Using the entries that follow, state how many lines contain the word "right". The response is that number and nothing more.
□ □ □ □
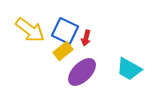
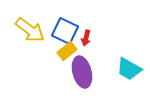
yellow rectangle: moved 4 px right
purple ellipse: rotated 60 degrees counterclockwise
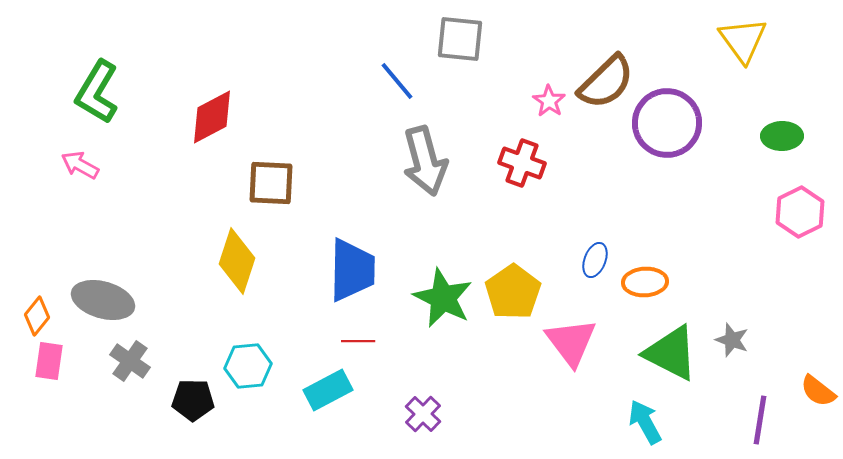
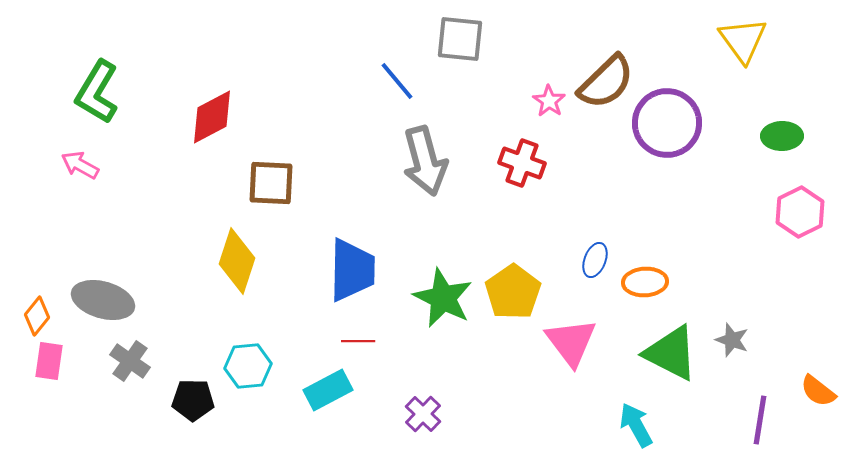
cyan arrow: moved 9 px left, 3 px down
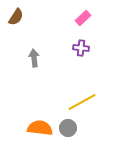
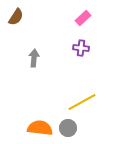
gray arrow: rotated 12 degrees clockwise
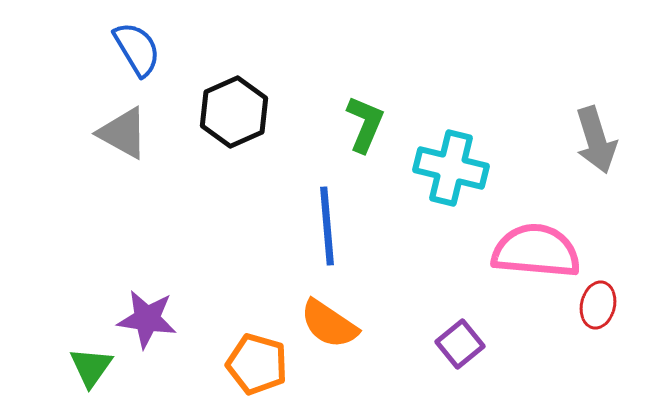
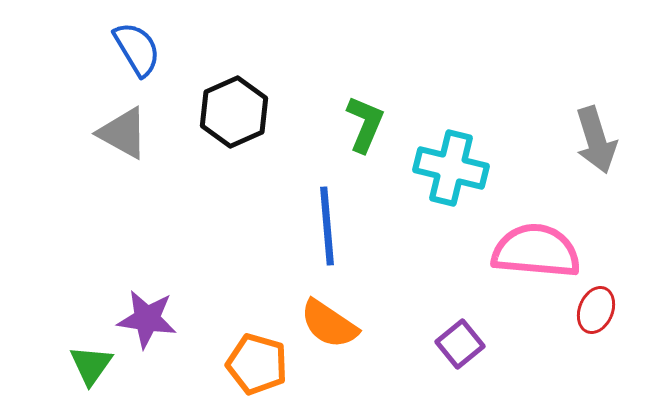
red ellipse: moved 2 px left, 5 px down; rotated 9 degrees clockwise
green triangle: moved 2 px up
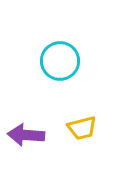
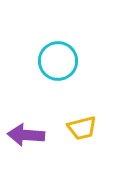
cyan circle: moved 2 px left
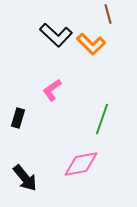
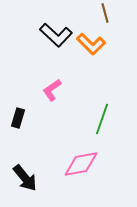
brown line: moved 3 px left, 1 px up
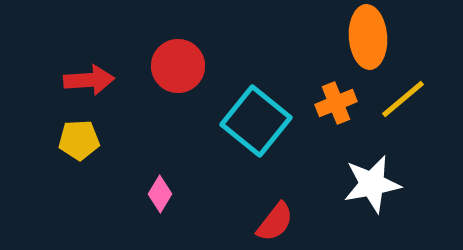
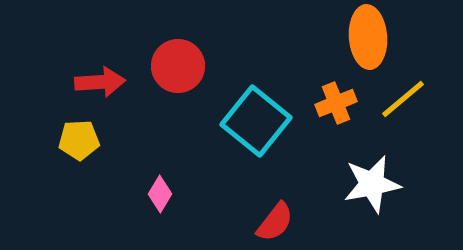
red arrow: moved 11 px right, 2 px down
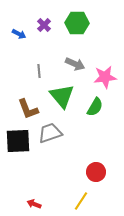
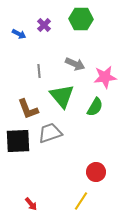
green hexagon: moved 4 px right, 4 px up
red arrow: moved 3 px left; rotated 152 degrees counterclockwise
□ □ □ □
▸ Task response
3